## WHAT TO WORK ON:
Print exactly, and only, the lines from the one that has "The beignet/violet ended" through the end of the material below, with both ends included and the pictures omitted.

## INPUT DATA:
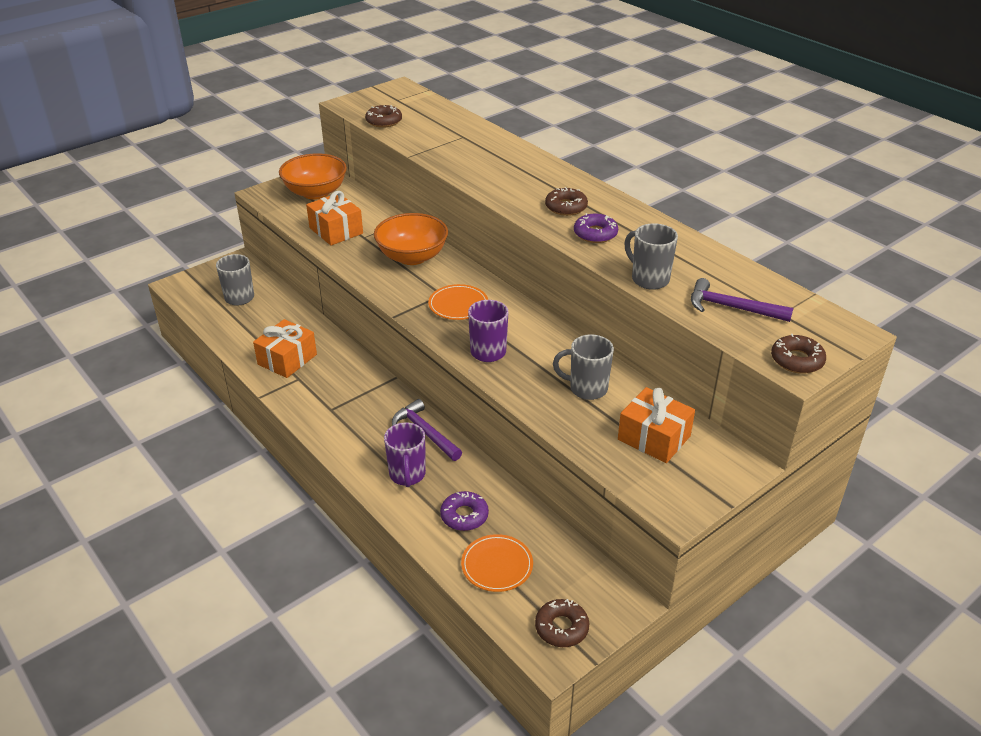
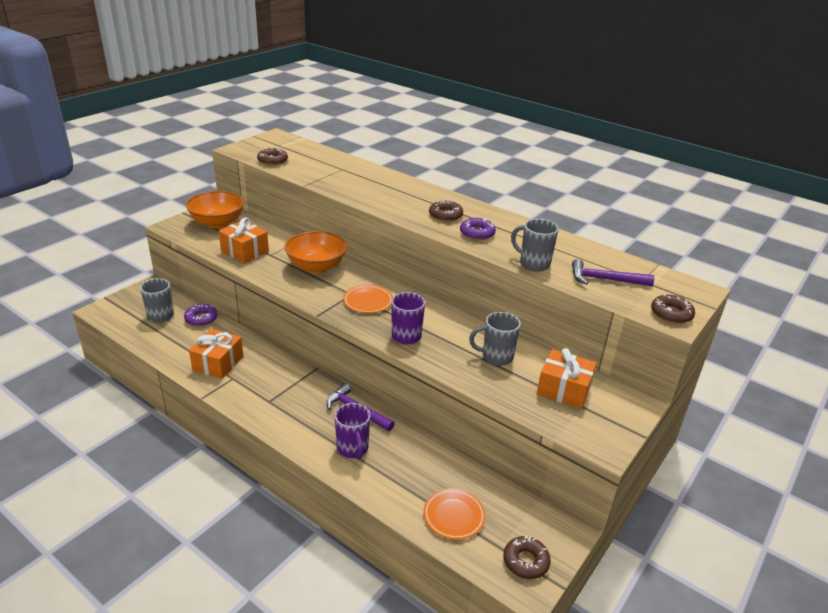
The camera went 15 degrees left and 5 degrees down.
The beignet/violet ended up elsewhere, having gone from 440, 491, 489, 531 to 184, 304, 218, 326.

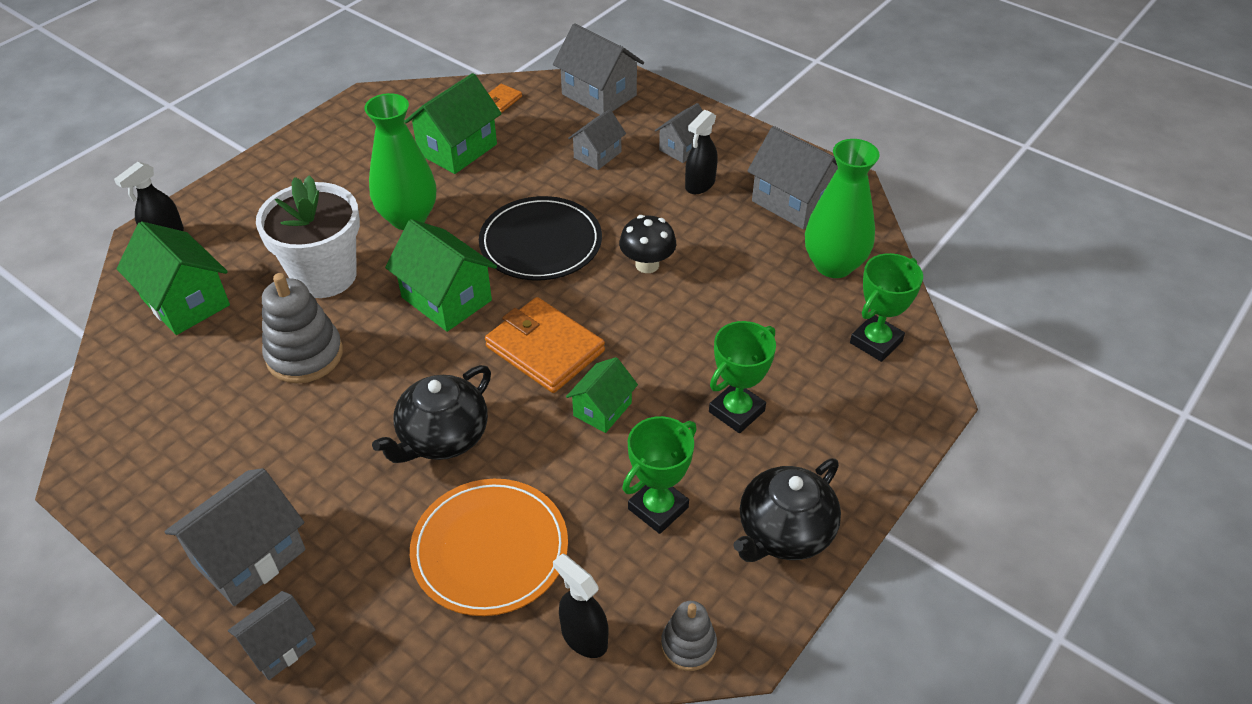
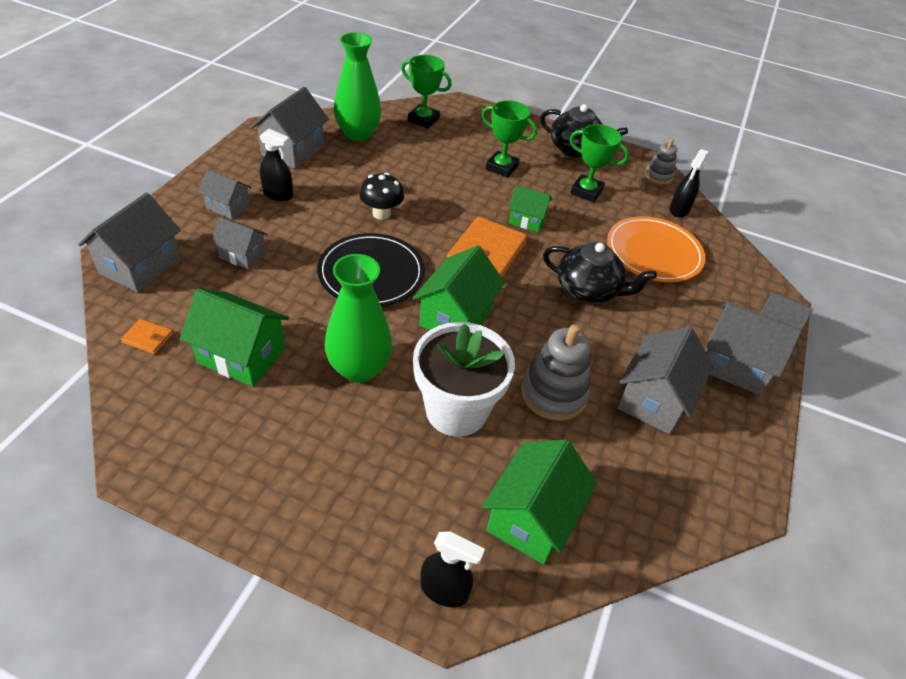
The camera went 110 degrees left and 0 degrees up.
The second view gained the maison/gris at 618, 327, 713, 434.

## ANSWER FOR THIS EXERCISE:
The beignet/violet ended up elsewhere, having gone from 440, 491, 489, 531 to 184, 304, 218, 326.

The camera went 110 degrees left and 0 degrees up.
The second view gained the maison/gris at 618, 327, 713, 434.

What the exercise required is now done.